WORK TO COMPLETE: Lines from the one containing "Darnell - Mail: [90,396,403,629]" to the end of the entries below must be reproduced exactly, with both end lines kept and no other line added.

Items listed in a dataset
=-=-=
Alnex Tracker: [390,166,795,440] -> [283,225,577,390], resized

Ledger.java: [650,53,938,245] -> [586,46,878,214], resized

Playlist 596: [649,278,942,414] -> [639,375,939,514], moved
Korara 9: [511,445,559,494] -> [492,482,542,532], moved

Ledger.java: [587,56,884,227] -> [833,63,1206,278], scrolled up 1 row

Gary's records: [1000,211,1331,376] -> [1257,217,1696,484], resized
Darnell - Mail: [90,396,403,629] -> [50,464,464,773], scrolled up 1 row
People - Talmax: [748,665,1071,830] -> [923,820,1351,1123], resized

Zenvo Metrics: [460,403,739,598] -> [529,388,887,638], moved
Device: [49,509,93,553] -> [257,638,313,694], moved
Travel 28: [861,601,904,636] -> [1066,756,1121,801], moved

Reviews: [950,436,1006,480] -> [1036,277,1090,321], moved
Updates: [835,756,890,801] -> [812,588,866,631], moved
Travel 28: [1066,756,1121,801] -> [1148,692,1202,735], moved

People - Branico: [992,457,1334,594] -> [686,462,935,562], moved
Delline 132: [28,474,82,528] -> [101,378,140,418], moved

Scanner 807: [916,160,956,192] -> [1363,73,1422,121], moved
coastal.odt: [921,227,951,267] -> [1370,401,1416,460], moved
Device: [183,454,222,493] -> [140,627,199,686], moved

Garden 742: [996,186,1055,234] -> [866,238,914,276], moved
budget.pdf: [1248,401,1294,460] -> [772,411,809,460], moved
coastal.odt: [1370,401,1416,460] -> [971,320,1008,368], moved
=-=-=
COMPLETED EXERCISE:
Darnell - Mail: [90,396,403,629] -> [50,464,464,773], scrolled up 1 row
People - Talmax: [748,665,1071,830] -> [923,820,1351,1123], resized

Zenvo Metrics: [460,403,739,598] -> [529,388,887,638], moved
Device: [49,509,93,553] -> [257,638,313,694], moved
Travel 28: [861,601,904,636] -> [1066,756,1121,801], moved

Reviews: [950,436,1006,480] -> [1036,277,1090,321], moved
Updates: [835,756,890,801] -> [812,588,866,631], moved
Travel 28: [1066,756,1121,801] -> [1148,692,1202,735], moved

People - Branico: [992,457,1334,594] -> [686,462,935,562], moved
Delline 132: [28,474,82,528] -> [101,378,140,418], moved

Scanner 807: [916,160,956,192] -> [1363,73,1422,121], moved
coastal.odt: [921,227,951,267] -> [1370,401,1416,460], moved
Device: [183,454,222,493] -> [140,627,199,686], moved

Garden 742: [996,186,1055,234] -> [866,238,914,276], moved
budget.pdf: [1248,401,1294,460] -> [772,411,809,460], moved
coastal.odt: [1370,401,1416,460] -> [971,320,1008,368], moved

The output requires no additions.